**WHAT TO DO**
Transcribe each record word for word. Skip the images.

====

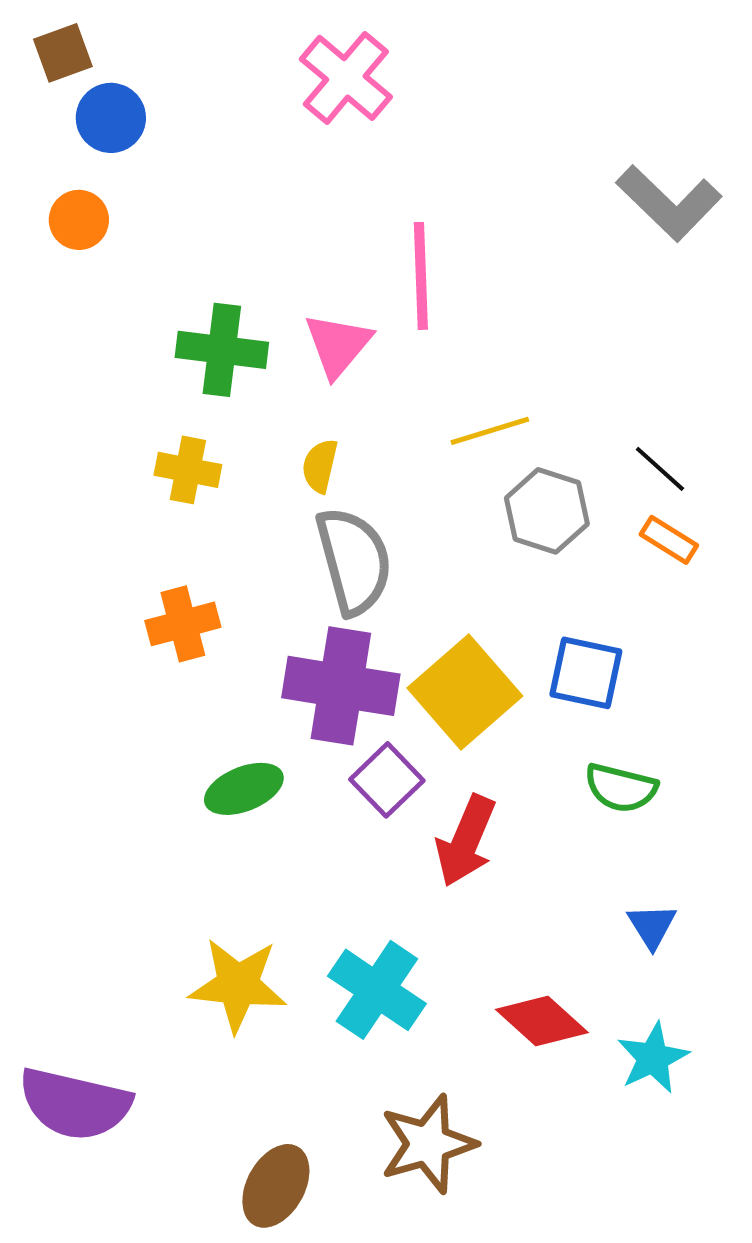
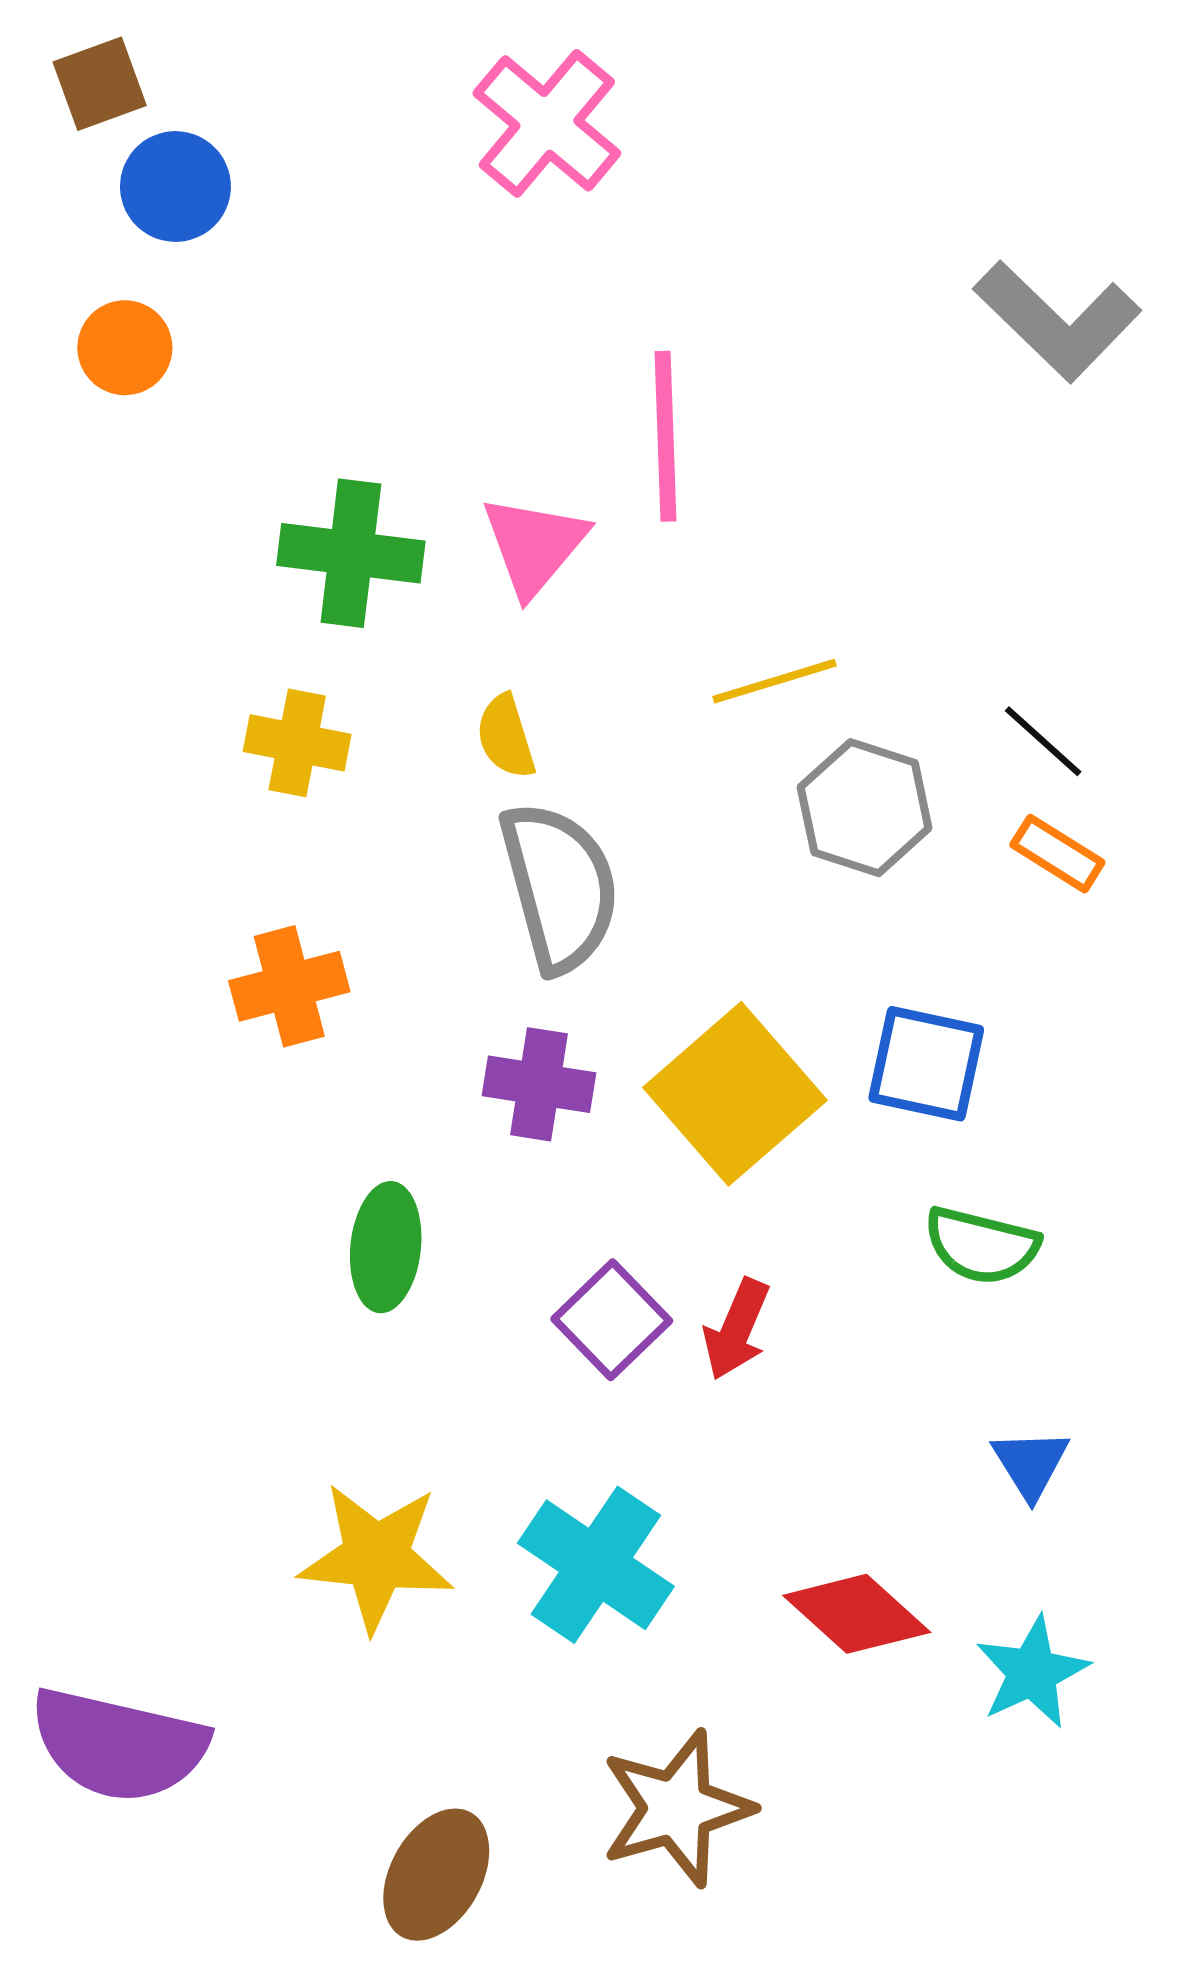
yellow semicircle: (320, 466) -> (506, 737), turned -30
purple cross: (341, 686) -> (539, 1084), size x0.6
purple square: (387, 780) -> (612, 1320), moved
green ellipse: (244, 789) -> (386, 1247), turned -62
red arrow: (466, 841) -> (737, 1329), size x0.7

====

**REPLY**
yellow semicircle: (320, 466) -> (506, 737), turned -30
purple cross: (341, 686) -> (539, 1084), size x0.6
purple square: (387, 780) -> (612, 1320), moved
green ellipse: (244, 789) -> (386, 1247), turned -62
red arrow: (466, 841) -> (737, 1329), size x0.7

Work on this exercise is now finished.